## WORK INSTRUCTION
Below are entries; copy exactly the lines from the one with "CN3 pin 2: AUX4 -> AUX2" through the one with "SW2: switch (BTN, COM) -> button (BTN, COM)", both included, and leave out the rest.

## AVAILABLE RECORDS
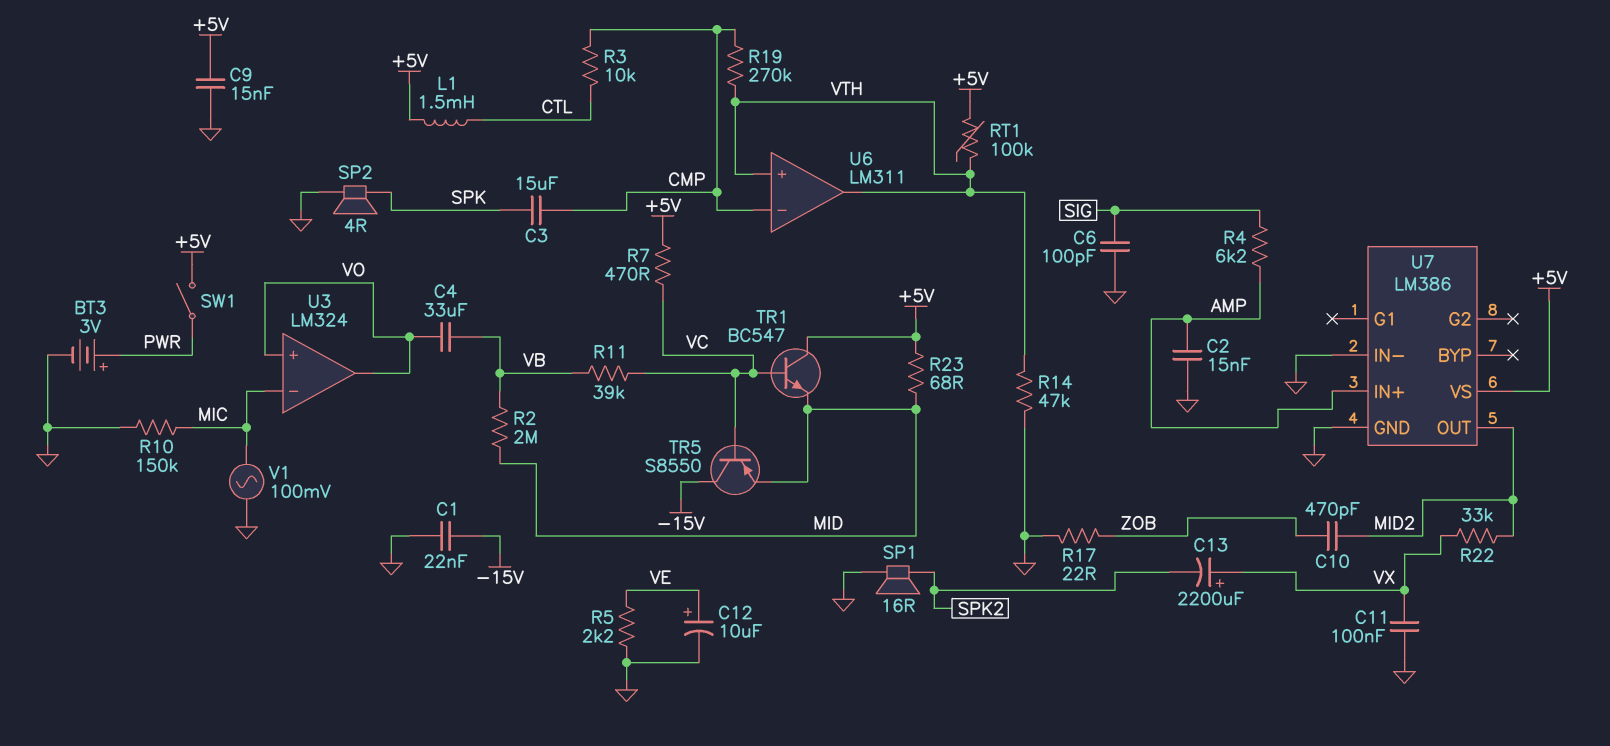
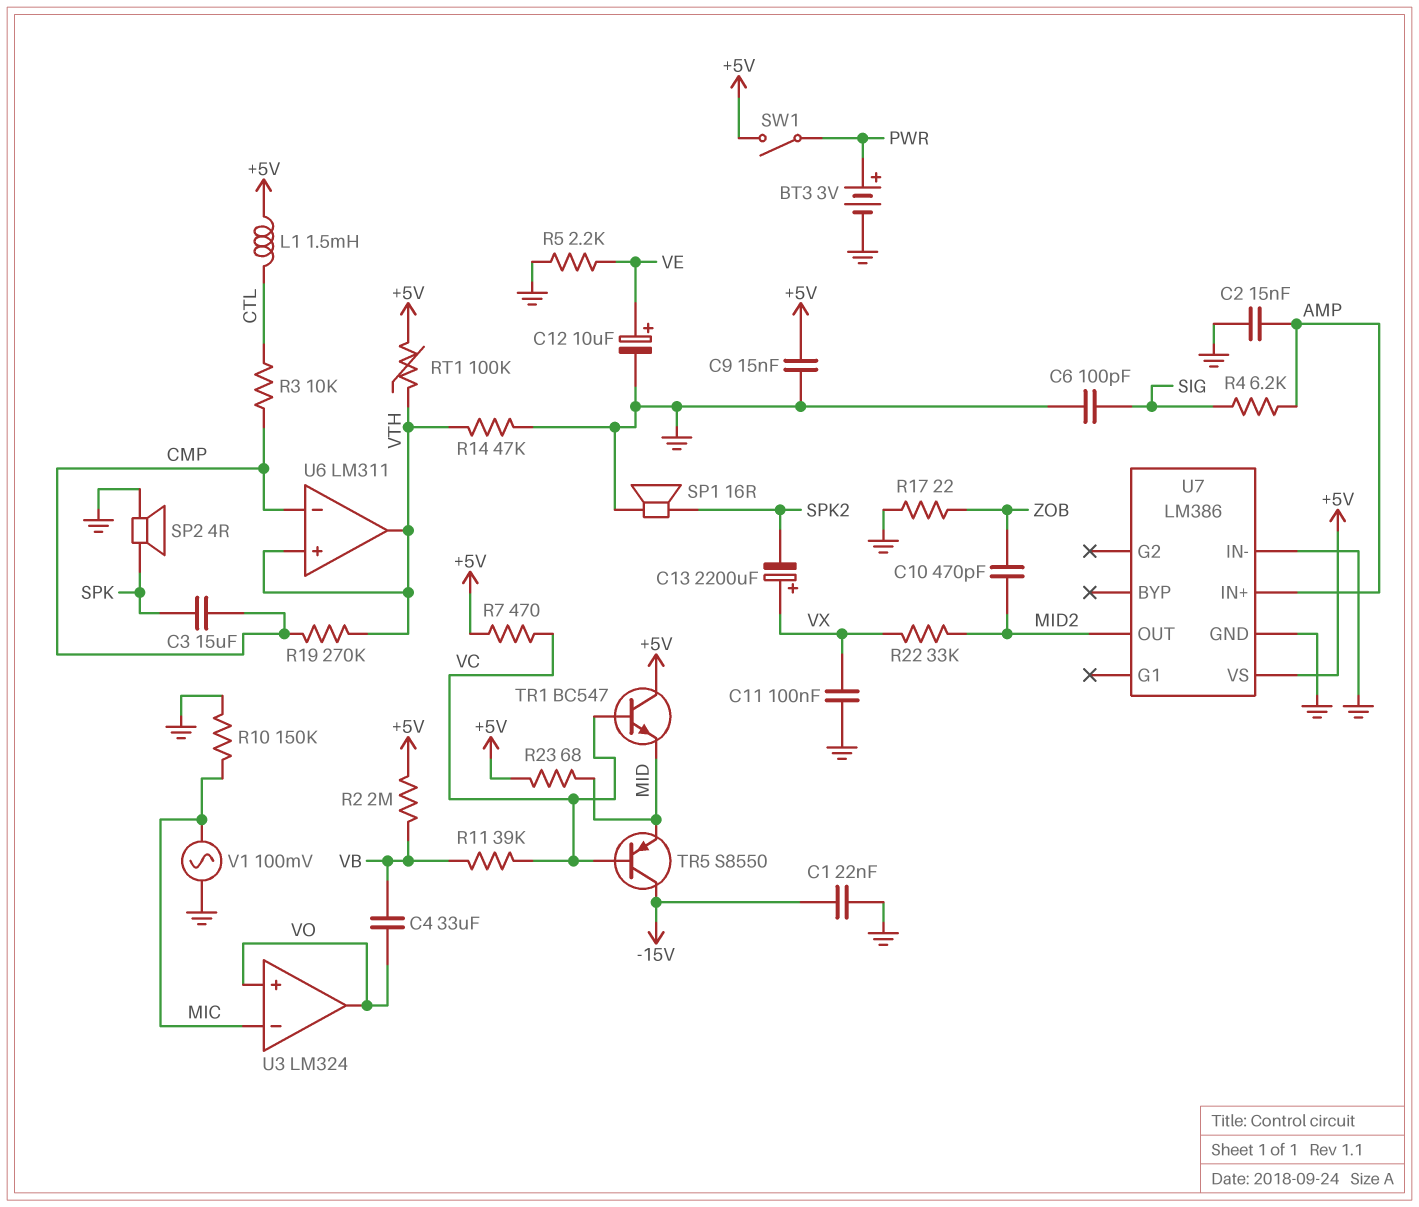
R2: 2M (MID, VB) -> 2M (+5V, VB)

...

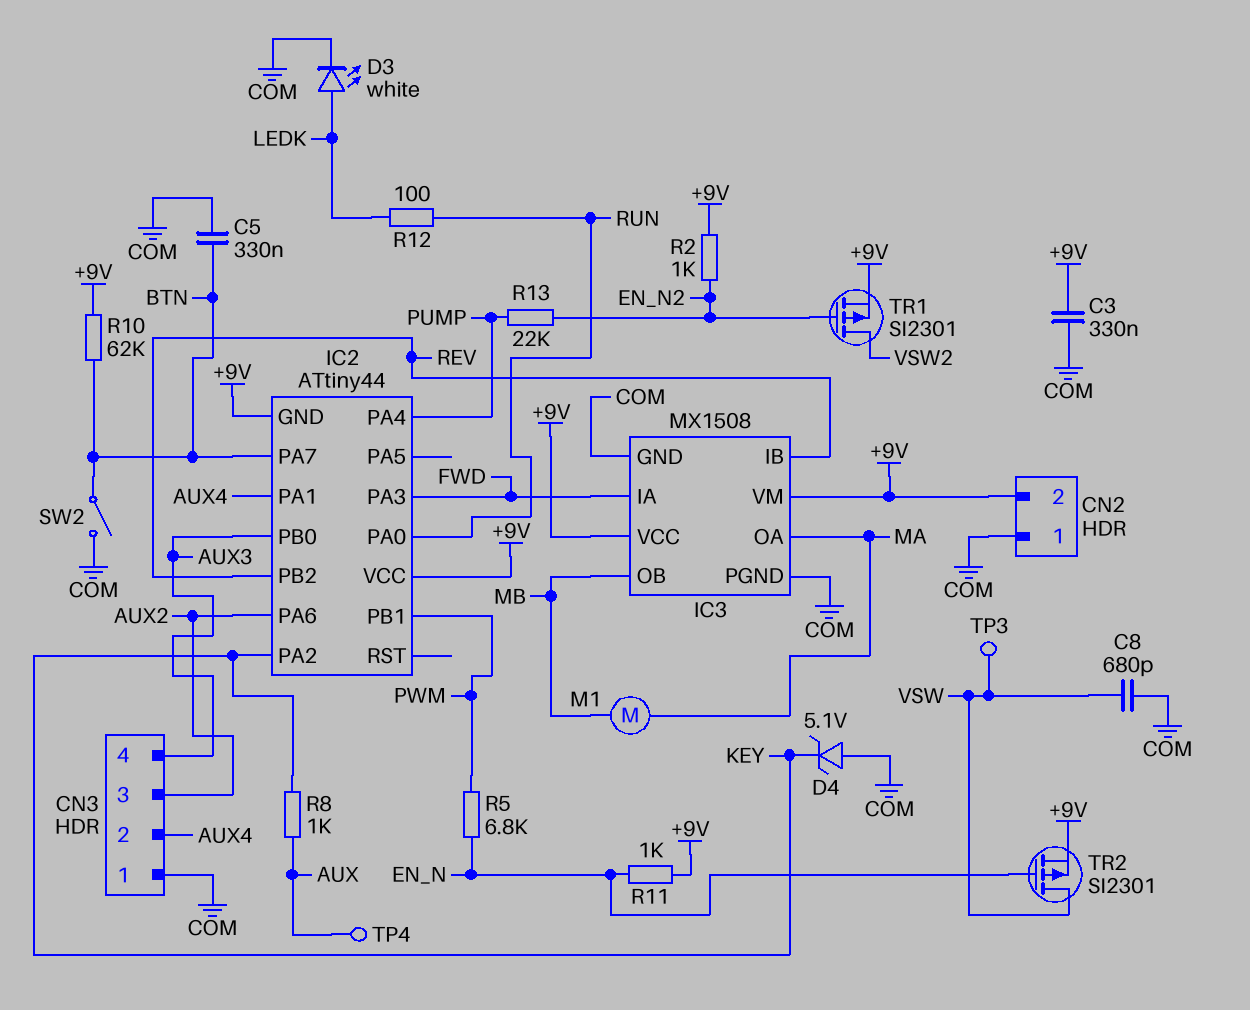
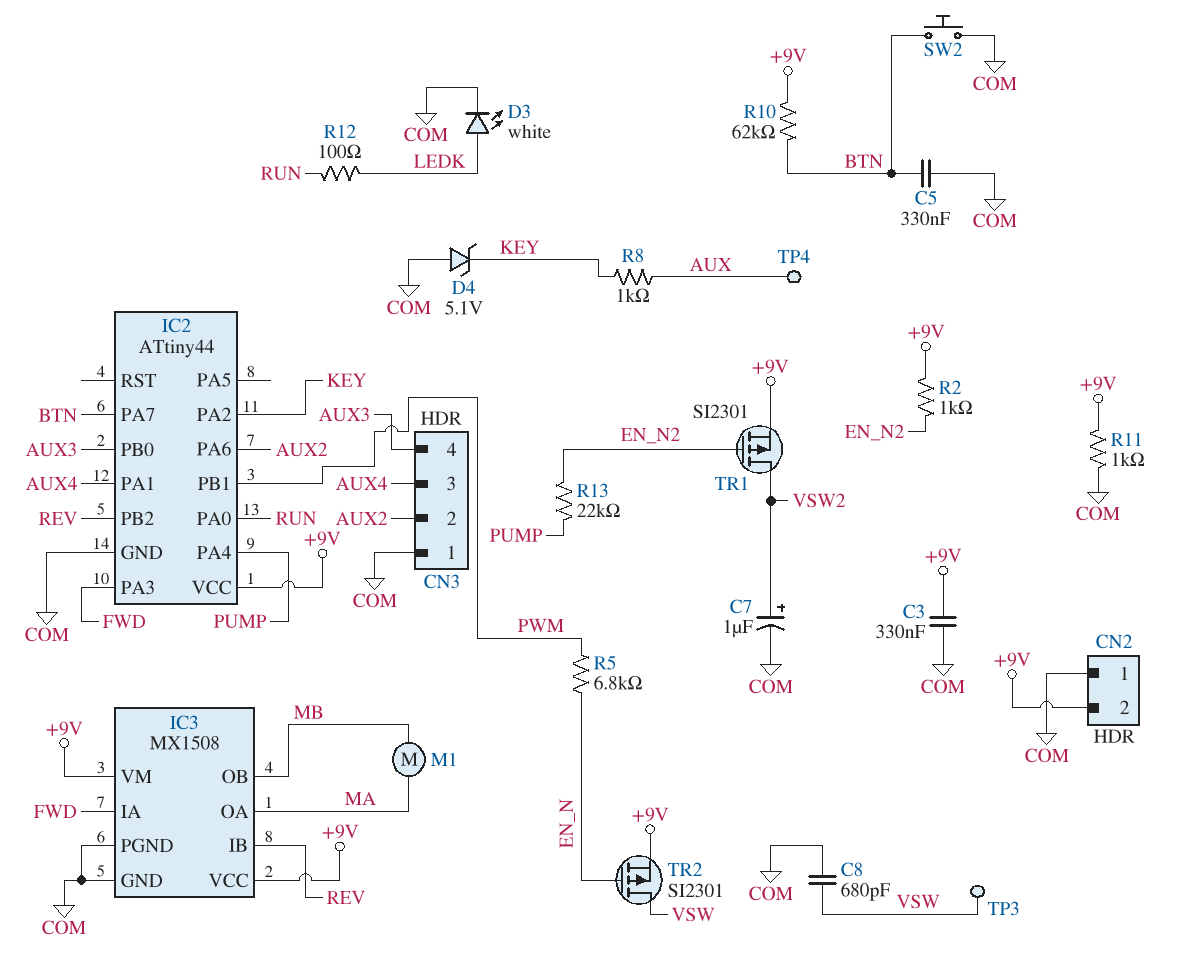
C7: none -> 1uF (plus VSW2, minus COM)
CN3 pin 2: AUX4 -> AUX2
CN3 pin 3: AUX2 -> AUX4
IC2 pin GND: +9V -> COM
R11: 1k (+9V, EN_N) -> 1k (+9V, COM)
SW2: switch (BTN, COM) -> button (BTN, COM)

## REPLY TO THE TASK
CN3 pin 2: AUX4 -> AUX2
CN3 pin 3: AUX2 -> AUX4
IC2 pin GND: +9V -> COM
R11: 1k (+9V, EN_N) -> 1k (+9V, COM)
SW2: switch (BTN, COM) -> button (BTN, COM)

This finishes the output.